## ABOUT THIS TASK
After locating the line containing "orange cross: rotated" in the entries below, please write out that line and the rest through the end exactly. Omit pictures.

[Start of section]

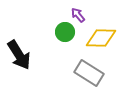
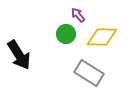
green circle: moved 1 px right, 2 px down
yellow diamond: moved 1 px right, 1 px up
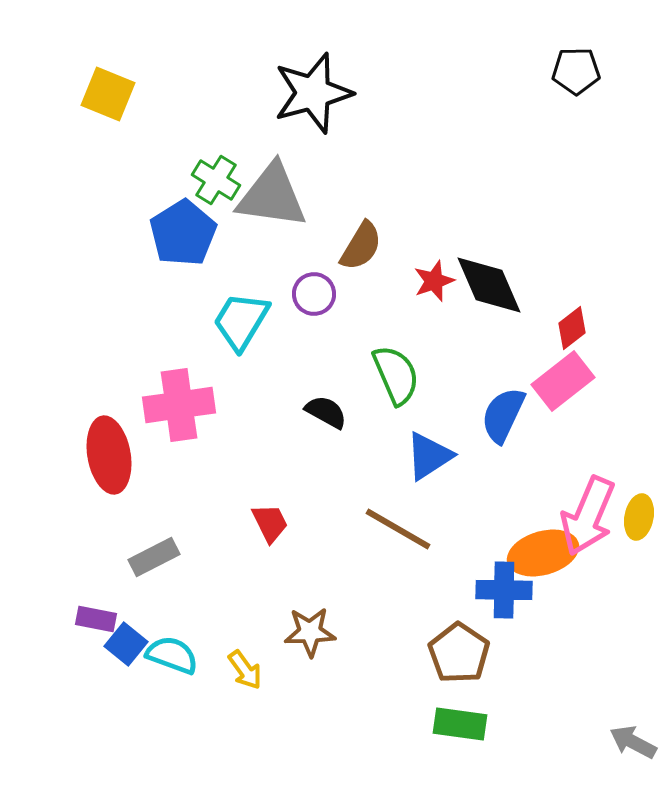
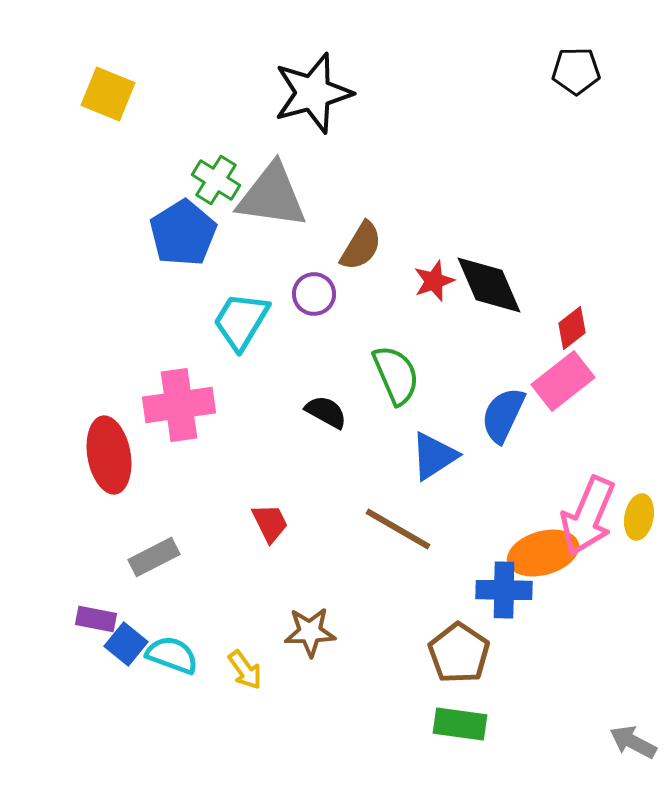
blue triangle: moved 5 px right
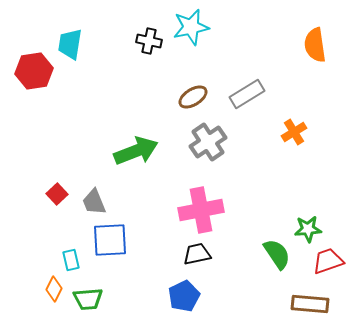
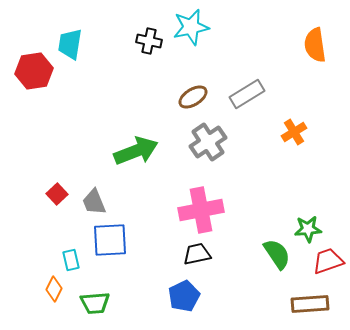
green trapezoid: moved 7 px right, 4 px down
brown rectangle: rotated 9 degrees counterclockwise
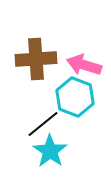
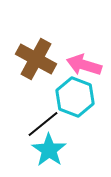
brown cross: rotated 33 degrees clockwise
cyan star: moved 1 px left, 1 px up
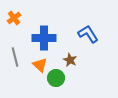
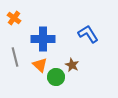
orange cross: rotated 16 degrees counterclockwise
blue cross: moved 1 px left, 1 px down
brown star: moved 2 px right, 5 px down
green circle: moved 1 px up
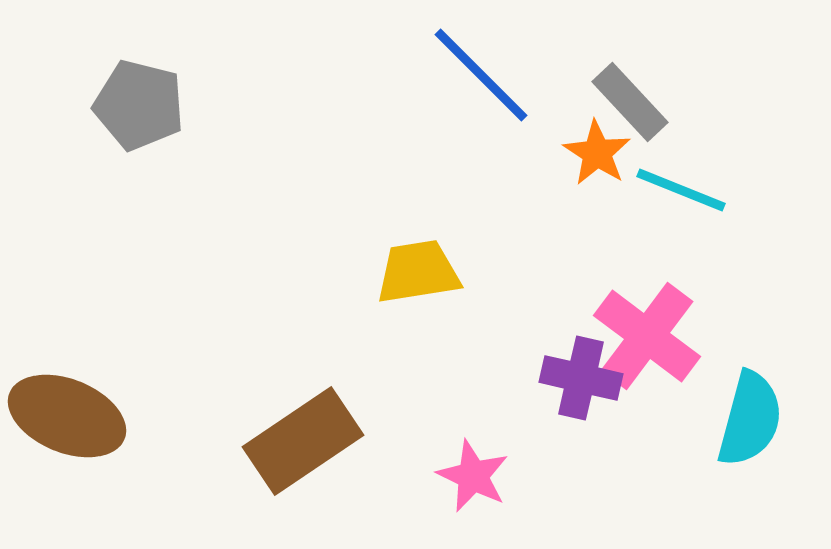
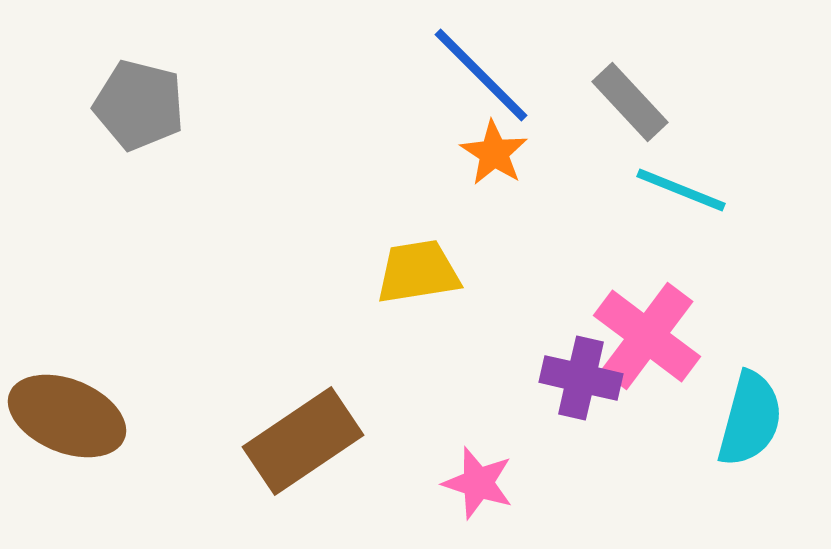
orange star: moved 103 px left
pink star: moved 5 px right, 7 px down; rotated 8 degrees counterclockwise
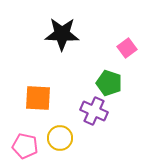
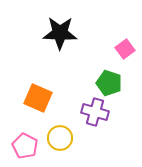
black star: moved 2 px left, 1 px up
pink square: moved 2 px left, 1 px down
orange square: rotated 20 degrees clockwise
purple cross: moved 1 px right, 1 px down; rotated 8 degrees counterclockwise
pink pentagon: rotated 15 degrees clockwise
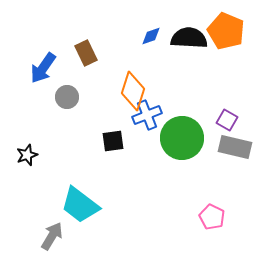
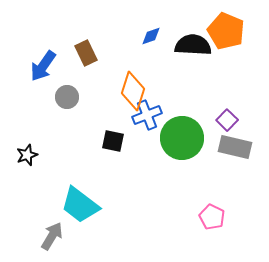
black semicircle: moved 4 px right, 7 px down
blue arrow: moved 2 px up
purple square: rotated 15 degrees clockwise
black square: rotated 20 degrees clockwise
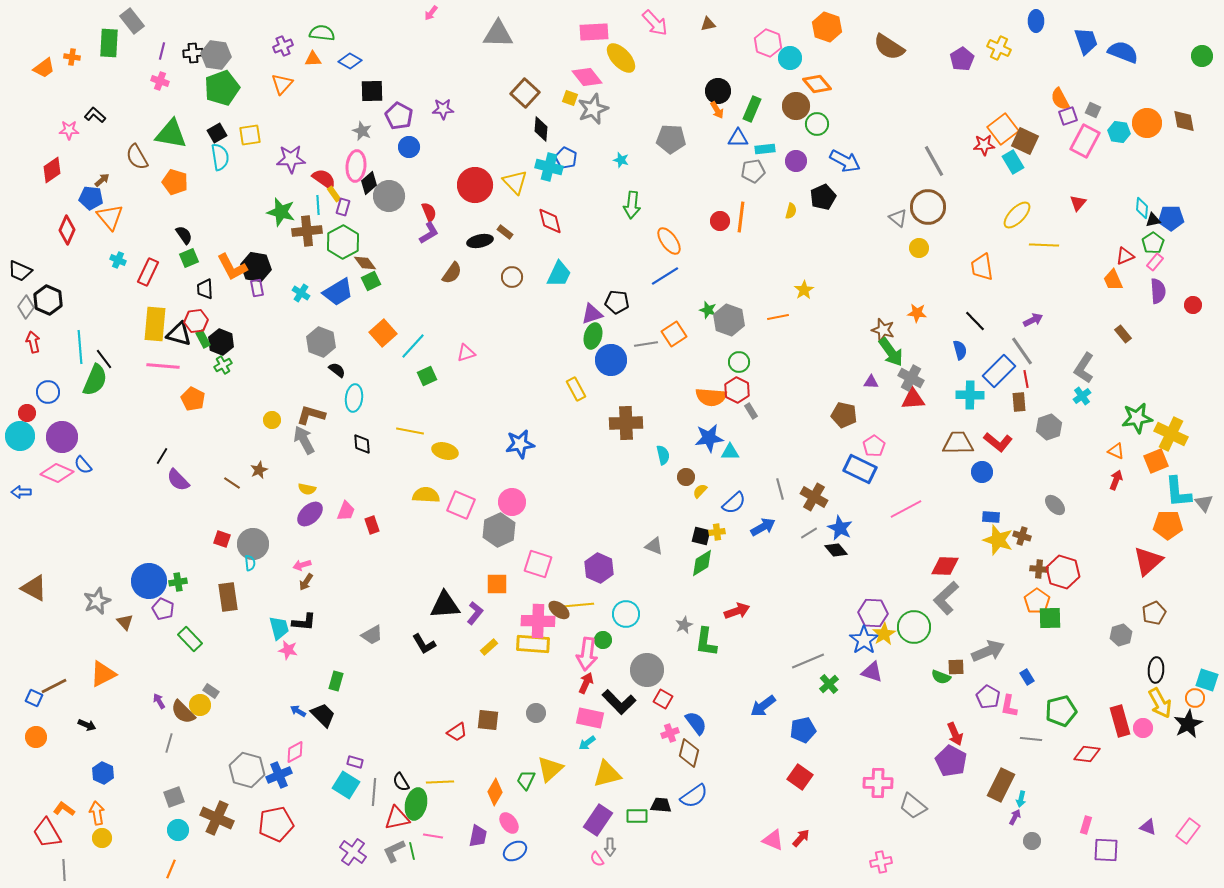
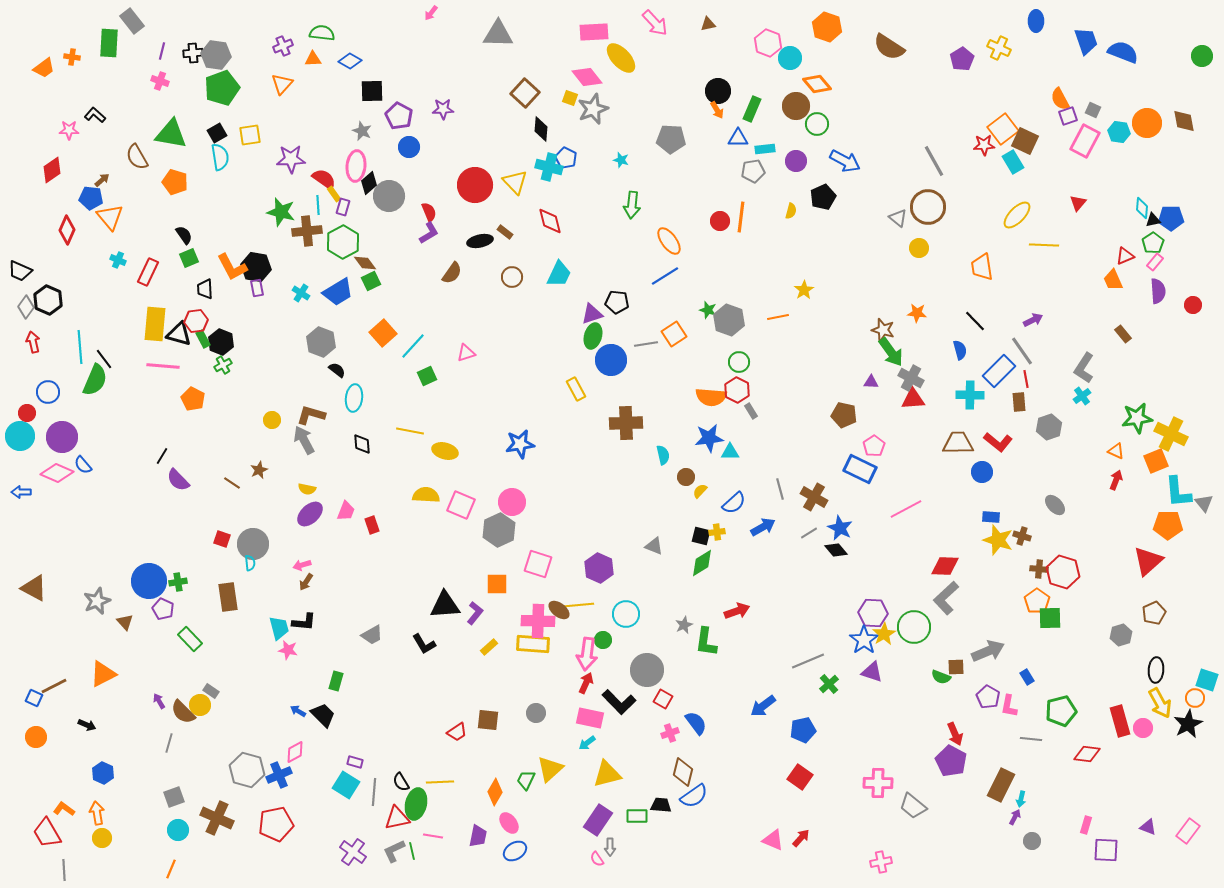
brown diamond at (689, 753): moved 6 px left, 19 px down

[End of section]

## PROBLEM SOLUTION
orange cross: rotated 16 degrees counterclockwise
blue cross: moved 1 px left, 1 px down
brown star: moved 2 px right, 5 px down
green circle: moved 1 px up
orange star: moved 103 px left
pink star: moved 5 px right, 7 px down; rotated 8 degrees counterclockwise
black star: moved 2 px left, 1 px up
pink square: moved 2 px left, 1 px down
orange square: rotated 20 degrees clockwise
purple cross: moved 1 px right, 1 px down; rotated 8 degrees counterclockwise
pink pentagon: rotated 15 degrees clockwise
black semicircle: moved 4 px right, 7 px down
blue arrow: moved 2 px up
purple square: rotated 15 degrees clockwise
black square: rotated 20 degrees clockwise
brown diamond at (689, 753): moved 6 px left, 19 px down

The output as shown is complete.